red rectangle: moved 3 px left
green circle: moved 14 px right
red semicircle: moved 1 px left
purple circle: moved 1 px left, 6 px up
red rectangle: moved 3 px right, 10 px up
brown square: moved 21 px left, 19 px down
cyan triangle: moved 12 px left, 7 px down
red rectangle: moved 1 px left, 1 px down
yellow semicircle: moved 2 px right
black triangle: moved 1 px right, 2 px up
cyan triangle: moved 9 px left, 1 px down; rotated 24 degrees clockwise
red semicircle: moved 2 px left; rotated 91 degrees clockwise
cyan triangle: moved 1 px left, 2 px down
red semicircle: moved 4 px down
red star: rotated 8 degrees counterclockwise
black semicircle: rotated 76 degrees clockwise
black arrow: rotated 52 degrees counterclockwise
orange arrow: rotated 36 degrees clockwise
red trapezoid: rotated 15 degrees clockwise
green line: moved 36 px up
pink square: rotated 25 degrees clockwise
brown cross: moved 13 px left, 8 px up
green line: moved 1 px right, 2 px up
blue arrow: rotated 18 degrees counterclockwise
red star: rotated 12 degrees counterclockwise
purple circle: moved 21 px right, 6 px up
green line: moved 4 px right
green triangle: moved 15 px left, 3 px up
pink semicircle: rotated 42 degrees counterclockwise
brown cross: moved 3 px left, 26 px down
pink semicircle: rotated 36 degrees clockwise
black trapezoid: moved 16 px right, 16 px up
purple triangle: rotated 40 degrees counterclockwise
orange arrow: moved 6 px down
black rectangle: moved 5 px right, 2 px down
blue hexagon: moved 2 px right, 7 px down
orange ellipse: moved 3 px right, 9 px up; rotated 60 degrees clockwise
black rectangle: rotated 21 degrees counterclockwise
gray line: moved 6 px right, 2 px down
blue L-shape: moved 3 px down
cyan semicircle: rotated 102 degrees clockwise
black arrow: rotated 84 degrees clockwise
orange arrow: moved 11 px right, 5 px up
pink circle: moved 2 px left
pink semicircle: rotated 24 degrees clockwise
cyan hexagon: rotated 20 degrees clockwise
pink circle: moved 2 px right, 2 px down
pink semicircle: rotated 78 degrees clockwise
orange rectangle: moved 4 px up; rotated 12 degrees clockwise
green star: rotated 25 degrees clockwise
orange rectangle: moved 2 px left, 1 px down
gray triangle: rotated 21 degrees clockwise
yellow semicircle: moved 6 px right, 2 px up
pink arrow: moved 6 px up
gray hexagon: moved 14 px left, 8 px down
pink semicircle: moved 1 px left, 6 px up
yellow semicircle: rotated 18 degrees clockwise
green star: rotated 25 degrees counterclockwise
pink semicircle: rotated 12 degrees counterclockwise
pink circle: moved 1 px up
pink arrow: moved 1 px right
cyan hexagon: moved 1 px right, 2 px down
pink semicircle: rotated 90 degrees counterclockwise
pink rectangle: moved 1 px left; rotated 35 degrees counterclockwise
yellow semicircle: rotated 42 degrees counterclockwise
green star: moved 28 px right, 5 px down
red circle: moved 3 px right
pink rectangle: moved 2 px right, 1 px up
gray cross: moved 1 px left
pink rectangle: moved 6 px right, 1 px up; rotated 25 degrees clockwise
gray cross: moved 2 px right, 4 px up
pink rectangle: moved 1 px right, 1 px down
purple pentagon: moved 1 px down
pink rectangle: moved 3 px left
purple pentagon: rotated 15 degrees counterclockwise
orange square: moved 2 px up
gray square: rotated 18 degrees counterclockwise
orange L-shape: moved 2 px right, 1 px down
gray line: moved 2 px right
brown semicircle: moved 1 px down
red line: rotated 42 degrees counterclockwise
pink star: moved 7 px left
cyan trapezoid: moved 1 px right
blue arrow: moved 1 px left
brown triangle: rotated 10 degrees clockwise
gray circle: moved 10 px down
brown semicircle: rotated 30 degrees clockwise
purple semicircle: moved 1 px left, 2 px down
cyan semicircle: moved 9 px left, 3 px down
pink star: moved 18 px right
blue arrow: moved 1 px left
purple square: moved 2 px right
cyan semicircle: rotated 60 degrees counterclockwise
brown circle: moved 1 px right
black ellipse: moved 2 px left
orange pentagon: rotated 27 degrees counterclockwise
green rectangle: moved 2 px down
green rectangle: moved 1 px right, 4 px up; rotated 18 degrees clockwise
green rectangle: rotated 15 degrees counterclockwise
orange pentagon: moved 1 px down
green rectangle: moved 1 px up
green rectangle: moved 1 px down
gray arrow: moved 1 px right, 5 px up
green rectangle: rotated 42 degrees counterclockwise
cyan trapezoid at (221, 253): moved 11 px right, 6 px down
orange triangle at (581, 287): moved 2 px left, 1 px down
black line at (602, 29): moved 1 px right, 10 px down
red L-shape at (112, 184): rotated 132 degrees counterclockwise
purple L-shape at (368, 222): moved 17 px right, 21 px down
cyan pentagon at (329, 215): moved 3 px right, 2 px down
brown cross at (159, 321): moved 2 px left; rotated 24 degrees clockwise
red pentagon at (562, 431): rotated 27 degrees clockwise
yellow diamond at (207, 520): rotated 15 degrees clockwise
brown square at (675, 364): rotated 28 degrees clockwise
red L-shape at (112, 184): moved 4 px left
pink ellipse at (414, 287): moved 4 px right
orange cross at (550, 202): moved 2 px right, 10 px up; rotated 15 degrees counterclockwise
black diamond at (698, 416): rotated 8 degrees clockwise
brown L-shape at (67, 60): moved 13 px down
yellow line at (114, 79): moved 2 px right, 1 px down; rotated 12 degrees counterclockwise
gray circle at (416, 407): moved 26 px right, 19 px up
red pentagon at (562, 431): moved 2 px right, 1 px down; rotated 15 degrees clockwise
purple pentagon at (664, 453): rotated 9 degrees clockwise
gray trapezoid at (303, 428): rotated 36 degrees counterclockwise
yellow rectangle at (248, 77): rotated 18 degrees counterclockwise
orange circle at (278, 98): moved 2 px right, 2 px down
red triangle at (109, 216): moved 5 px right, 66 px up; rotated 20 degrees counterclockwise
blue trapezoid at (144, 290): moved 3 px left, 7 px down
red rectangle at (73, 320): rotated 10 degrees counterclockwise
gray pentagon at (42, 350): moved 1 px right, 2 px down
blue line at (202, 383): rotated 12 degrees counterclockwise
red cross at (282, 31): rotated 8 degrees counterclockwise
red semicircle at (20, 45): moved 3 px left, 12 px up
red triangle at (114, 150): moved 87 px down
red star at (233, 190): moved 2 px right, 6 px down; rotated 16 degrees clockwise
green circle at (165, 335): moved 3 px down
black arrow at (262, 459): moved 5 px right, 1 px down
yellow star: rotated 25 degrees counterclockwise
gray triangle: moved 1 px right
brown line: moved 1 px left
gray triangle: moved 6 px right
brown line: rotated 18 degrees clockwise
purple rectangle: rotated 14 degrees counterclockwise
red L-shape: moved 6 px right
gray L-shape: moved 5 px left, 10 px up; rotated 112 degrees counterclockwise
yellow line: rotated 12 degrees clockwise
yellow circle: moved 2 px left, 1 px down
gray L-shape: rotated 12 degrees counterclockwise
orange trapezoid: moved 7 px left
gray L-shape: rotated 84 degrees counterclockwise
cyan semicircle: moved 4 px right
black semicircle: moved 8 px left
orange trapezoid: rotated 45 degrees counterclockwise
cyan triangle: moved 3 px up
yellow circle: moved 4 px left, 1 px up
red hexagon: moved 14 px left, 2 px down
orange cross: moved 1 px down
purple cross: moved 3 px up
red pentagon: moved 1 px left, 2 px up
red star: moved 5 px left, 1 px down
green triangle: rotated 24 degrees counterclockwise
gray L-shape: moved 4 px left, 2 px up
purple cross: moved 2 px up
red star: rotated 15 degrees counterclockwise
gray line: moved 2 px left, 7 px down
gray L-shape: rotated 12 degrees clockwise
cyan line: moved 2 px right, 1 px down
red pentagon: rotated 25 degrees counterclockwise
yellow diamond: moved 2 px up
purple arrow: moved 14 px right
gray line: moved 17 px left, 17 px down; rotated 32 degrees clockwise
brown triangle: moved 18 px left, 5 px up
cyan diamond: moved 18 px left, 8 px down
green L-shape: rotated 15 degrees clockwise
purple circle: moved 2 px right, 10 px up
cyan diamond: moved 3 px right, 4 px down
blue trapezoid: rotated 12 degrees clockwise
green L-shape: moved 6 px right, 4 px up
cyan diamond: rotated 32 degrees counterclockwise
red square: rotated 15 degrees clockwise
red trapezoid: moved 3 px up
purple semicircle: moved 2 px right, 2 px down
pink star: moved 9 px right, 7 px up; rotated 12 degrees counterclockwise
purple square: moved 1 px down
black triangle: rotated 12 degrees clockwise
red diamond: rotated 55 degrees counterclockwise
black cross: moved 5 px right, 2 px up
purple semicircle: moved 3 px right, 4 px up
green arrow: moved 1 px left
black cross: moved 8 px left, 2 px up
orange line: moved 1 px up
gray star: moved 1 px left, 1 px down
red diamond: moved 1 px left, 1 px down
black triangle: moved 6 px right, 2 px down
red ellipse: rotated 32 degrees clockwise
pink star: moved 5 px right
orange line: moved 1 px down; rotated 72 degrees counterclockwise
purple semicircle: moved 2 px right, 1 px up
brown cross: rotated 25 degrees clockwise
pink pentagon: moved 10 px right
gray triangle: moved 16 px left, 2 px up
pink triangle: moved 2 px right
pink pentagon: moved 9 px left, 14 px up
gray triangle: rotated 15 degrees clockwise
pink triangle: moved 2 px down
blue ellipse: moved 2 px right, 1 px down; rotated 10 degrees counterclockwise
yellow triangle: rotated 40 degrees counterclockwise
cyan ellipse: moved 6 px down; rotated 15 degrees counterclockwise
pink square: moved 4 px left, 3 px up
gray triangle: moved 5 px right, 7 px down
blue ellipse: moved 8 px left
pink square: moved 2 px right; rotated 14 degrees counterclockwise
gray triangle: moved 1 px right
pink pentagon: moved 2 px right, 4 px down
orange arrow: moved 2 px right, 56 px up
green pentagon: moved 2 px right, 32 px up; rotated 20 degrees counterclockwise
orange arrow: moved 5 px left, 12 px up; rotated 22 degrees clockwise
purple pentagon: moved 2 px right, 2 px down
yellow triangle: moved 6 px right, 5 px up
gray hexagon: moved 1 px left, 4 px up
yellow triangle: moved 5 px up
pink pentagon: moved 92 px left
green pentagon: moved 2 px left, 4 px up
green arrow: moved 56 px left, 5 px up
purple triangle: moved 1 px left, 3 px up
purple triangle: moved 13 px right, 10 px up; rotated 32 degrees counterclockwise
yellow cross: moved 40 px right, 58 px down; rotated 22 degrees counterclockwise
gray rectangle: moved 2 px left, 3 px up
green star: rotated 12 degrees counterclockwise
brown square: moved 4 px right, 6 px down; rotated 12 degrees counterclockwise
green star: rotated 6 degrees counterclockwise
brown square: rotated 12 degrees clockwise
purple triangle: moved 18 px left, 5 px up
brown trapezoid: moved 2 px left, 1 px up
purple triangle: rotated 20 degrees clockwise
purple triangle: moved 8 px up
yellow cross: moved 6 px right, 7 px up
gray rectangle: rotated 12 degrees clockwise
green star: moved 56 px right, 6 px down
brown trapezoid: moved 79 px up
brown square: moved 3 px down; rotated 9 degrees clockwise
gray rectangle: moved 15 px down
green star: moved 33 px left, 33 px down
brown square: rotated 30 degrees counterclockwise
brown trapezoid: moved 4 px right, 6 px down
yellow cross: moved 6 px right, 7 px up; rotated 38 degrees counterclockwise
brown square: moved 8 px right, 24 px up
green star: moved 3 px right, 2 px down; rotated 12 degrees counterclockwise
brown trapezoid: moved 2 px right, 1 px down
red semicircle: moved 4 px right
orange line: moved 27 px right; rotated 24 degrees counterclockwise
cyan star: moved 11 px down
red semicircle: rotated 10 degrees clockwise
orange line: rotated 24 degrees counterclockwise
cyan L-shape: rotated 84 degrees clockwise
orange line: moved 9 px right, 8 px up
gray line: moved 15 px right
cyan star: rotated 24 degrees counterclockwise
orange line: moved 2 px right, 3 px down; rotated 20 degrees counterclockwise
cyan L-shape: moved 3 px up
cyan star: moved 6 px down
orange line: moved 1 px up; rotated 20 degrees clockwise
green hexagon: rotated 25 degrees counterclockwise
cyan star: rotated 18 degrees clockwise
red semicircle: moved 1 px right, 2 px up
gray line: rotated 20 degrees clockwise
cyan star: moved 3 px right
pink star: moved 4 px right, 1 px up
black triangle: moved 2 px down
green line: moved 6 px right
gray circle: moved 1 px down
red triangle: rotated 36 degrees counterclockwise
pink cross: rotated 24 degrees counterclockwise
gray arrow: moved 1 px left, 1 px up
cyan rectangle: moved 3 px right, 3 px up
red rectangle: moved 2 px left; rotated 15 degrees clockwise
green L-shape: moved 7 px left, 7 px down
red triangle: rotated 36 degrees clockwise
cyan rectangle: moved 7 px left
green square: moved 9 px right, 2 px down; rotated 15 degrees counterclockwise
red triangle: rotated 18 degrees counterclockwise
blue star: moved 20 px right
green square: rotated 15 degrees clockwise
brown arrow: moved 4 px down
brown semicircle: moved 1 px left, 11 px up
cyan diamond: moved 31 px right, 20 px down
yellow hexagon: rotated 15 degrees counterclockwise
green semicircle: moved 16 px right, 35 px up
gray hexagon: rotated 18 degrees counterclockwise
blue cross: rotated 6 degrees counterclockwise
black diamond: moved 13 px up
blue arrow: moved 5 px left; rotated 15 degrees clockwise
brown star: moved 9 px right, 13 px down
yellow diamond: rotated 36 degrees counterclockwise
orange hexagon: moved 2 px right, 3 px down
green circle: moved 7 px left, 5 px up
* * * *
• [İş talimatı]
Kayıtların başından "cyan triangle: moved 9" içeren satıra kadar, o satır da dahil, bütün satırları hiçbir değişiklik yapmadan yeniden yazın. Bu aralığın dışındaki satırları almayın.

• [Görevin sonucu]
red rectangle: moved 3 px left
green circle: moved 14 px right
red semicircle: moved 1 px left
purple circle: moved 1 px left, 6 px up
red rectangle: moved 3 px right, 10 px up
brown square: moved 21 px left, 19 px down
cyan triangle: moved 12 px left, 7 px down
red rectangle: moved 1 px left, 1 px down
yellow semicircle: moved 2 px right
black triangle: moved 1 px right, 2 px up
cyan triangle: moved 9 px left, 1 px down; rotated 24 degrees clockwise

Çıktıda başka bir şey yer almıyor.